= Problem to work on =
Copy every entry as is. Leave images out.

___ Source records

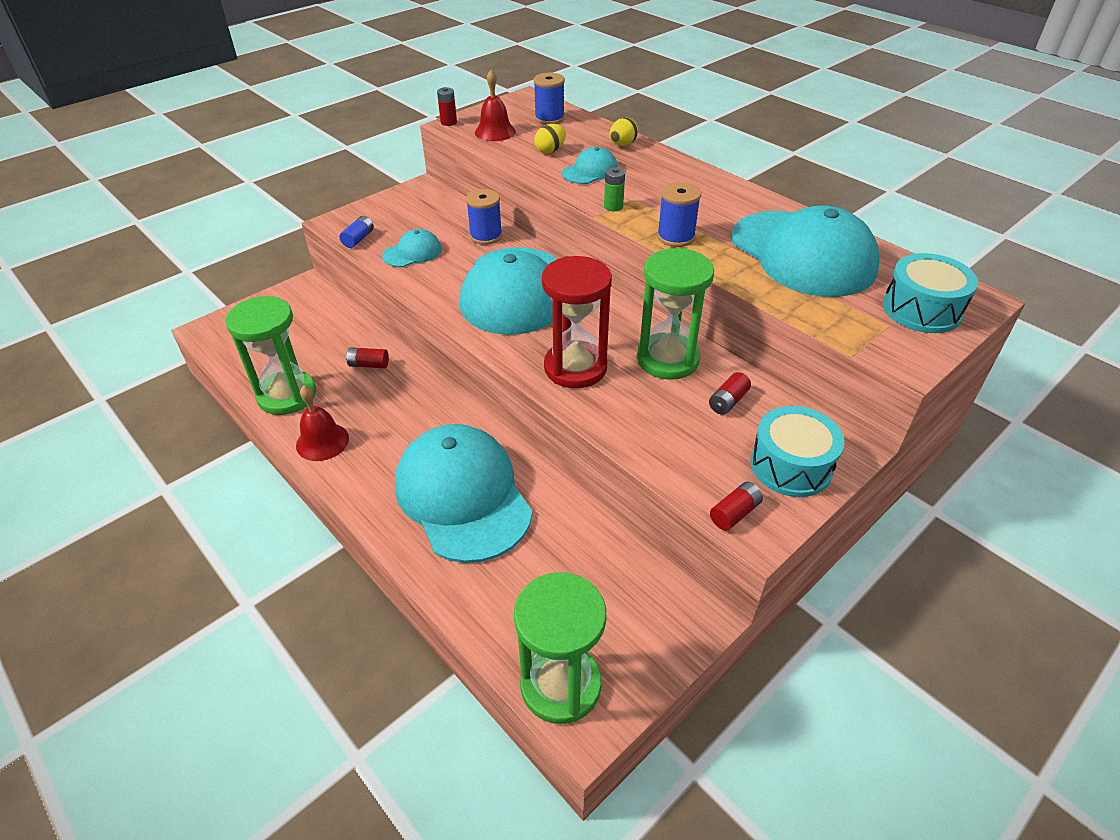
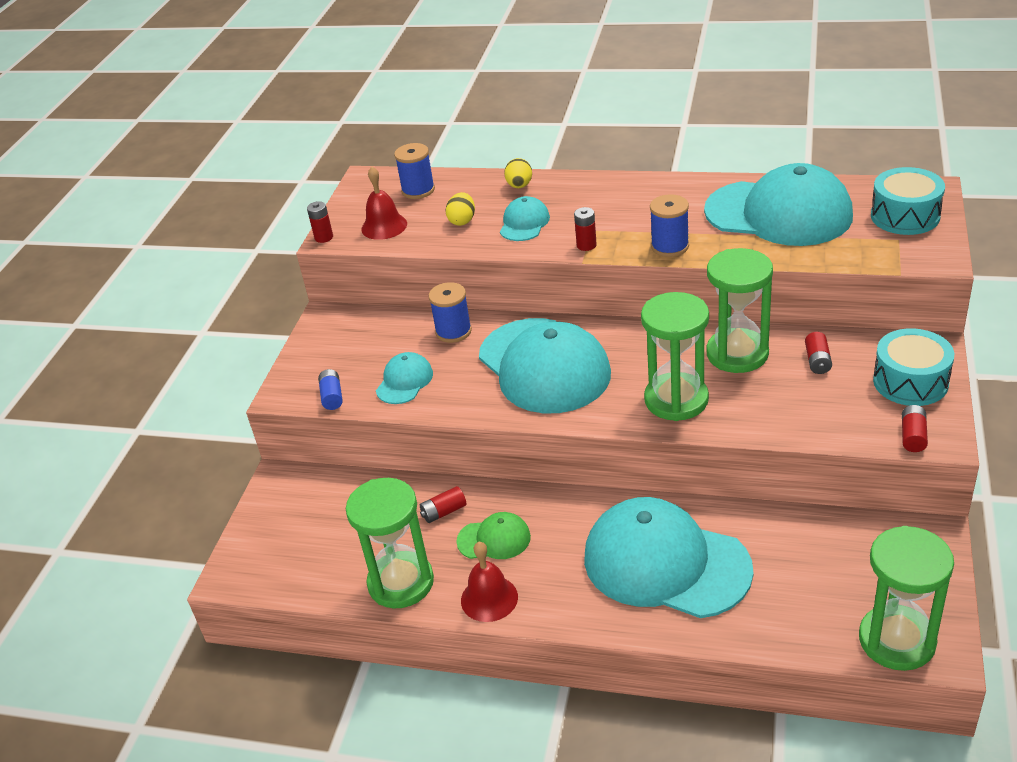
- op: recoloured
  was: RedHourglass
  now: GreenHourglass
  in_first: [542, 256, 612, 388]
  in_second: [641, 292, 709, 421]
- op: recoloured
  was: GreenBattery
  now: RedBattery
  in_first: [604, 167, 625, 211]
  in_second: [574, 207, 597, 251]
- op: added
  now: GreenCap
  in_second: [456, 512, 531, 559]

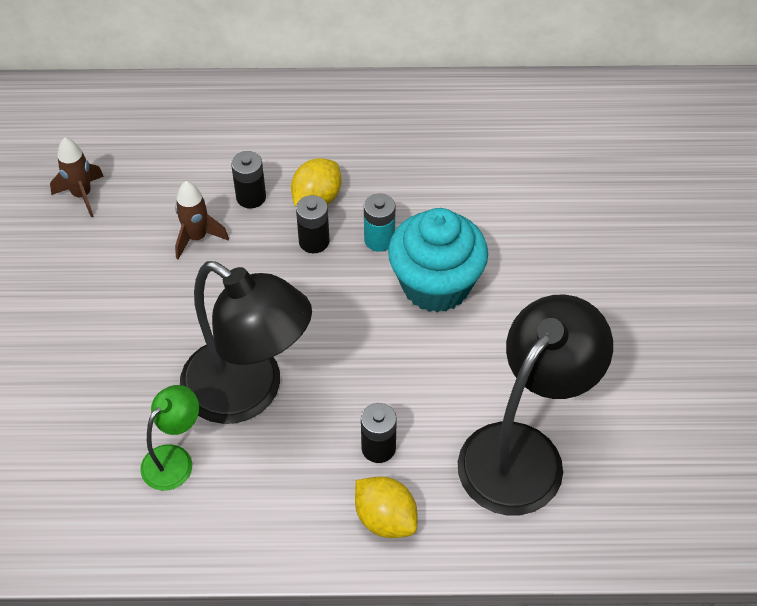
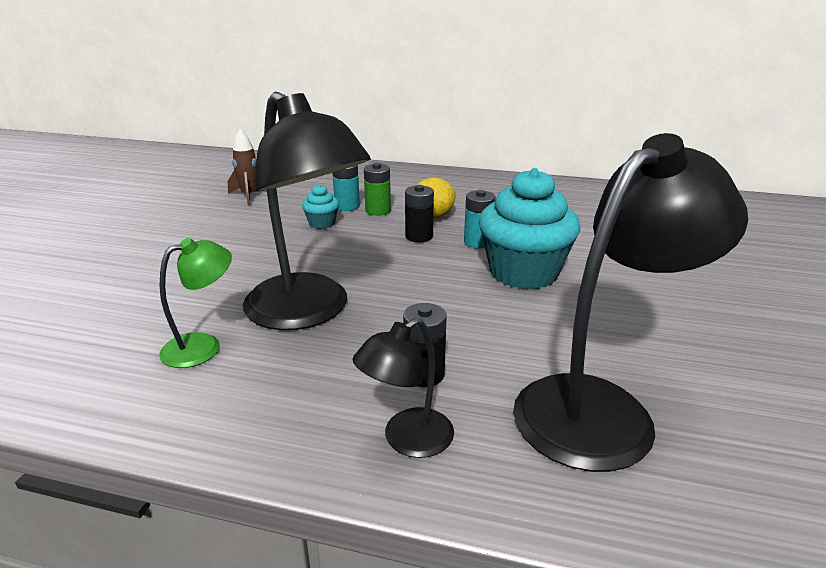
- op: replaced
  was: BrownRocket
  now: TurquoiseCupcake
  in_first: [175, 181, 229, 259]
  in_second: [302, 184, 339, 229]
- op: recoloured
  was: BlackBattery
  now: GreenBattery
  in_first: [231, 151, 266, 209]
  in_second: [364, 163, 391, 216]
- op: replaced
  was: YellowLemon
  now: BlackLamp
  in_first: [355, 476, 417, 538]
  in_second: [352, 318, 454, 458]
- op: added
  now: TurquoiseBattery
  in_second: [332, 165, 360, 211]

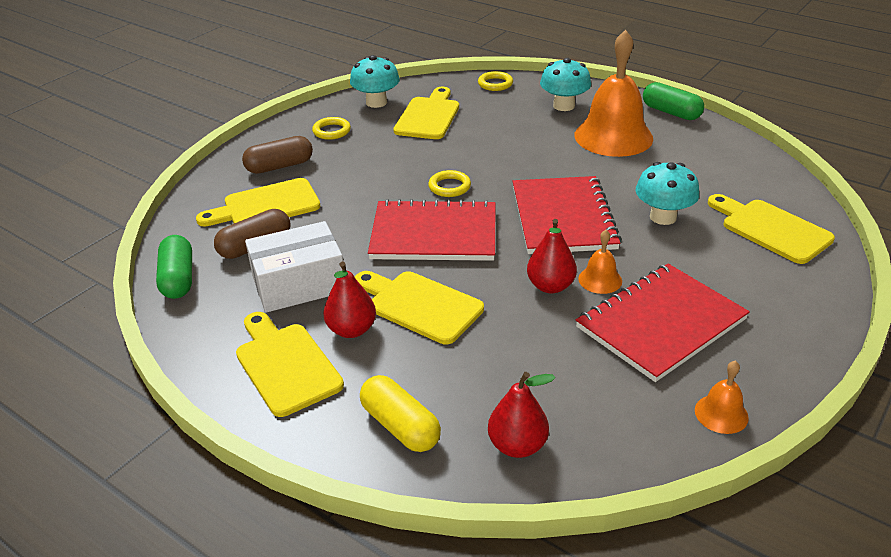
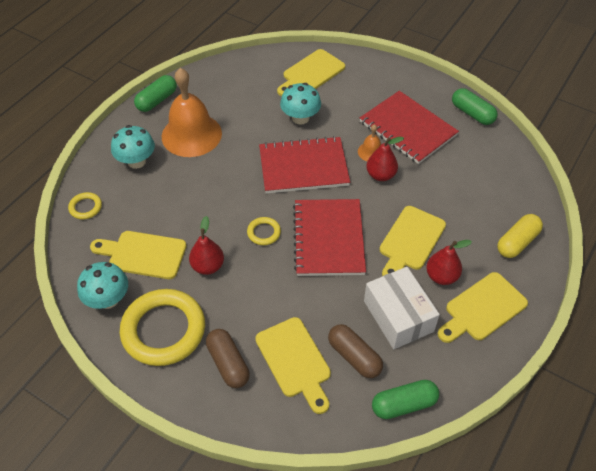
- op: resized
  was: YellowRing
  in_first: [312, 117, 351, 140]
  in_second: [120, 289, 205, 366]
  ratio: 2.26
- op: moved
  was: RedPear
  in_first: [488, 372, 555, 458]
  in_second: [189, 216, 224, 275]
- op: replaced
  was: OrangeBell
  now: GreenCapsule
  in_first: [695, 360, 749, 434]
  in_second: [452, 88, 498, 125]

______

= Your solution =
- op: recoloured
  was: RedHourglass
  now: GreenHourglass
  in_first: [542, 256, 612, 388]
  in_second: [641, 292, 709, 421]
- op: recoloured
  was: GreenBattery
  now: RedBattery
  in_first: [604, 167, 625, 211]
  in_second: [574, 207, 597, 251]
- op: added
  now: GreenCap
  in_second: [456, 512, 531, 559]

- op: replaced
  was: BrownRocket
  now: TurquoiseCupcake
  in_first: [175, 181, 229, 259]
  in_second: [302, 184, 339, 229]
- op: recoloured
  was: BlackBattery
  now: GreenBattery
  in_first: [231, 151, 266, 209]
  in_second: [364, 163, 391, 216]
- op: replaced
  was: YellowLemon
  now: BlackLamp
  in_first: [355, 476, 417, 538]
  in_second: [352, 318, 454, 458]
- op: added
  now: TurquoiseBattery
  in_second: [332, 165, 360, 211]

- op: resized
  was: YellowRing
  in_first: [312, 117, 351, 140]
  in_second: [120, 289, 205, 366]
  ratio: 2.26
- op: moved
  was: RedPear
  in_first: [488, 372, 555, 458]
  in_second: [189, 216, 224, 275]
- op: replaced
  was: OrangeBell
  now: GreenCapsule
  in_first: [695, 360, 749, 434]
  in_second: [452, 88, 498, 125]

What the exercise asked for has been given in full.